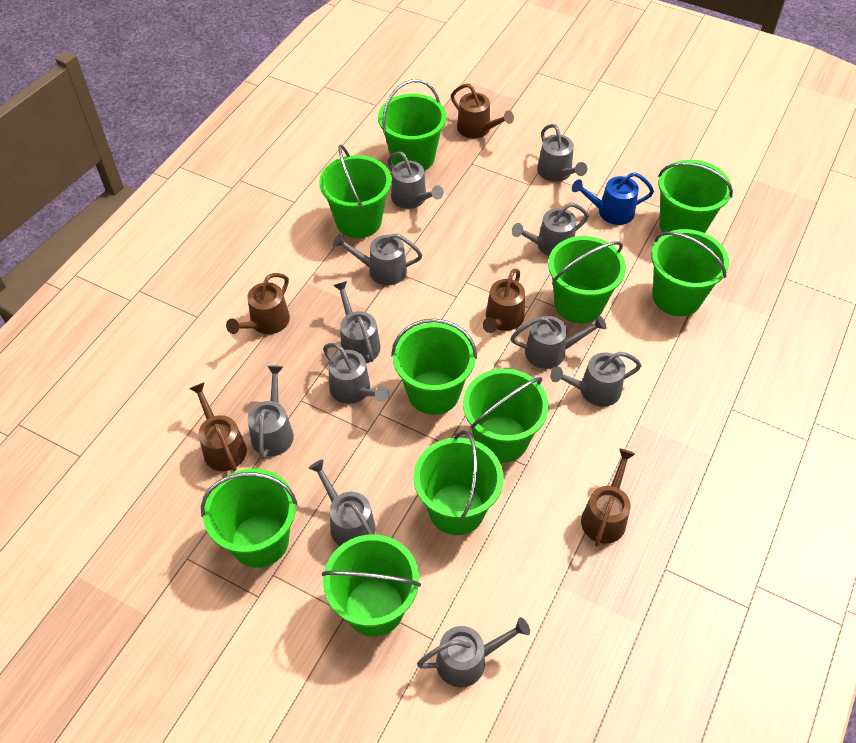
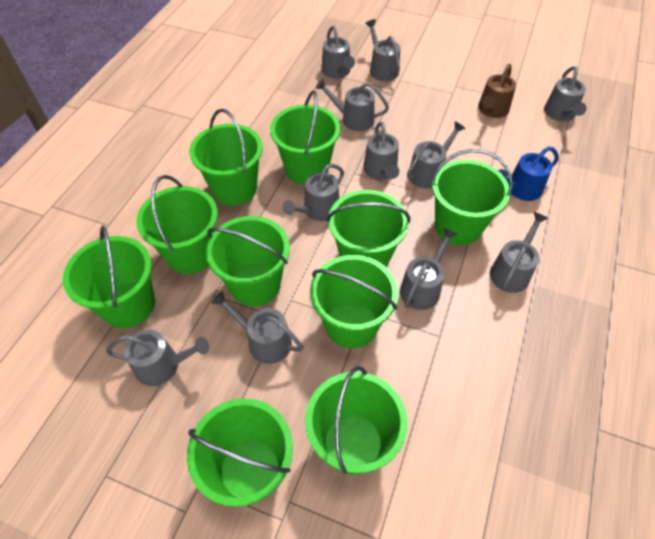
brown watering can: 5 -> 1

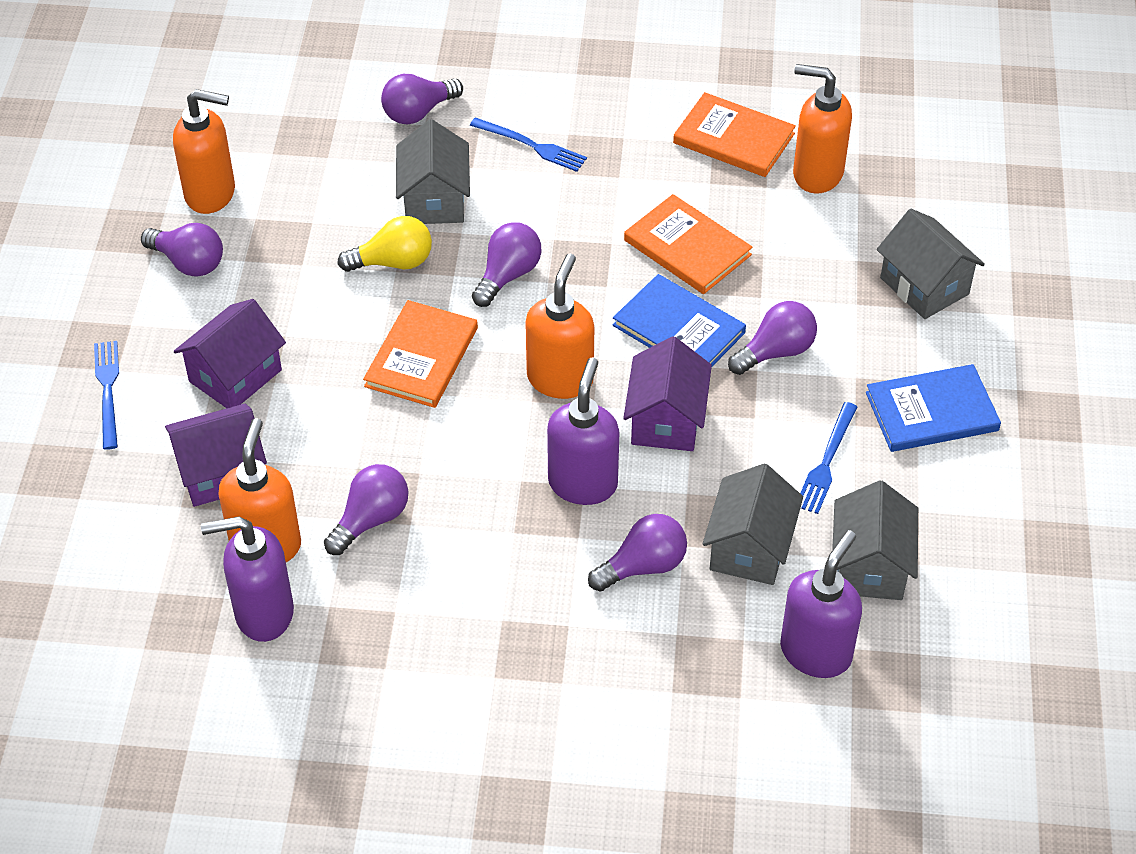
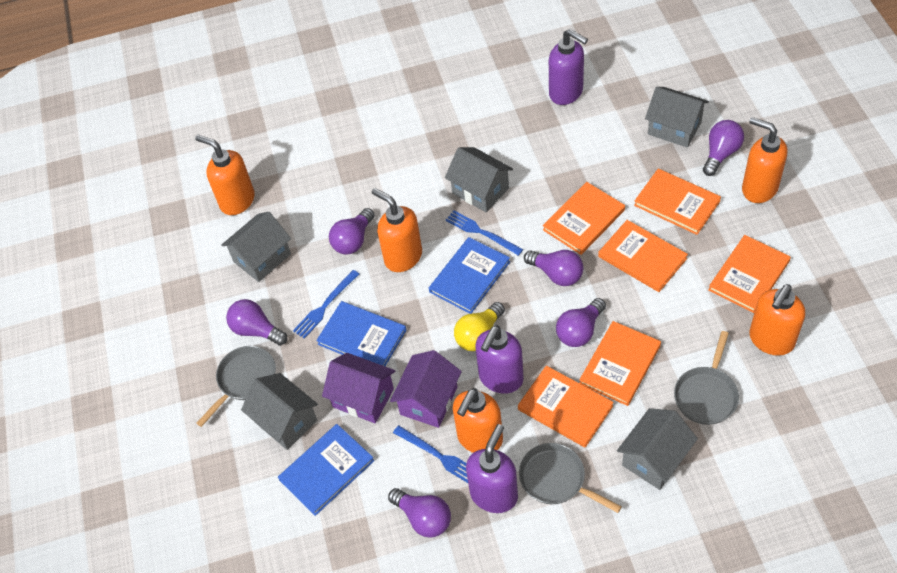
blue book: 2 -> 3
grey house: 4 -> 5
grey pan: 0 -> 3
orange book: 3 -> 6
orange soap dispenser: 4 -> 5
purple house: 3 -> 2

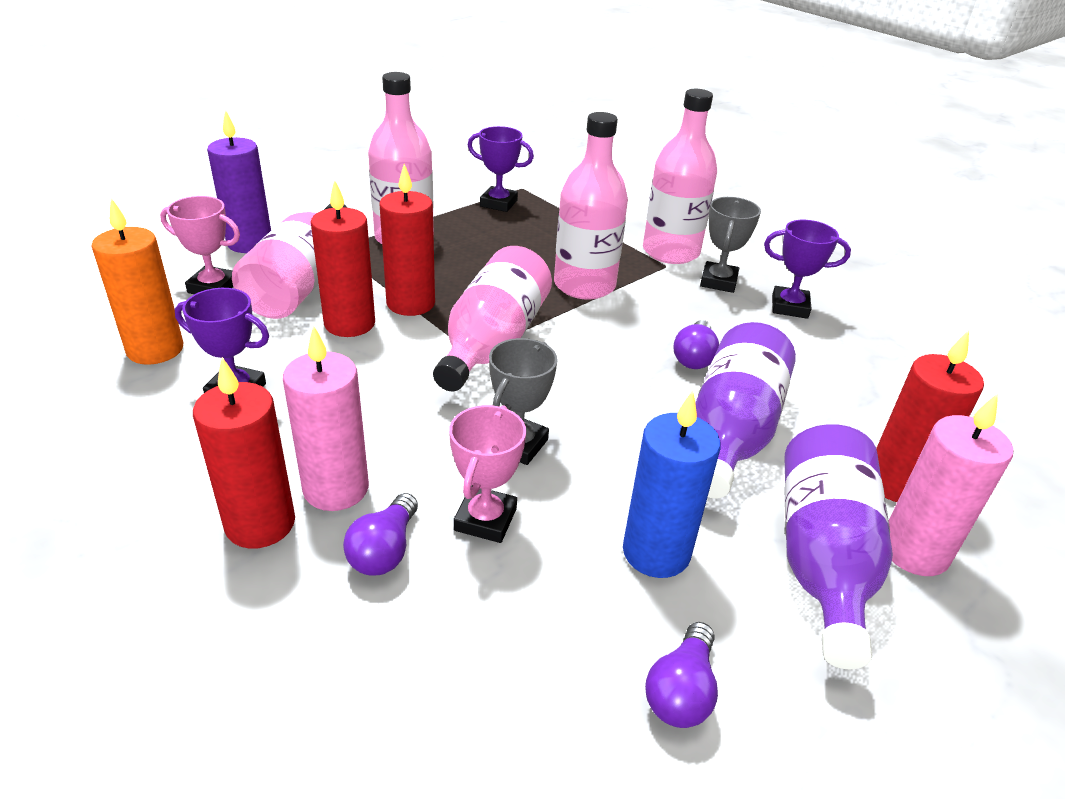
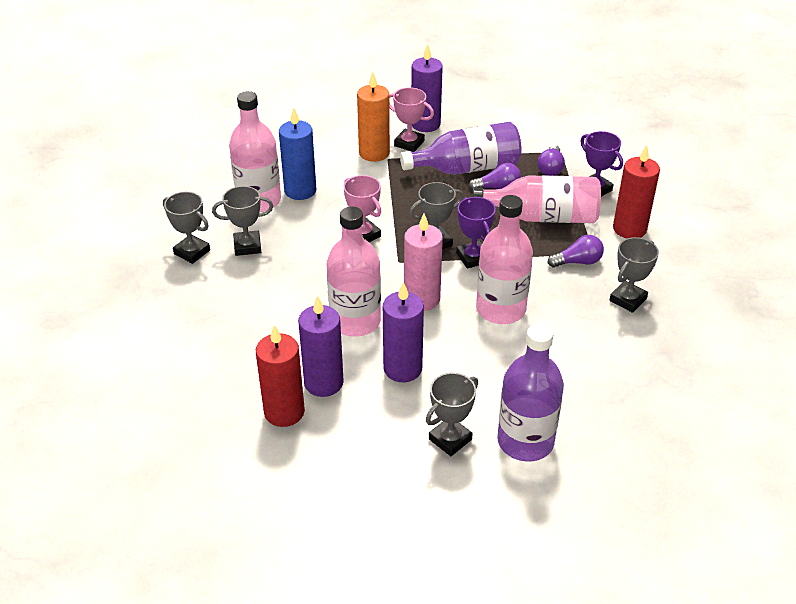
grey trophy: 2 -> 5
pink bottle: 5 -> 4
pink candle: 2 -> 1
purple candle: 1 -> 3
purple trophy: 3 -> 2
red candle: 4 -> 2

WHAT NEEDS TO BE DONE >> Write out the whole listing again, exactly, with no pictures.

WRITTEN SOLUTION >>
brown watering can: 5 -> 1

blue book: 2 -> 3
grey house: 4 -> 5
grey pan: 0 -> 3
orange book: 3 -> 6
orange soap dispenser: 4 -> 5
purple house: 3 -> 2

grey trophy: 2 -> 5
pink bottle: 5 -> 4
pink candle: 2 -> 1
purple candle: 1 -> 3
purple trophy: 3 -> 2
red candle: 4 -> 2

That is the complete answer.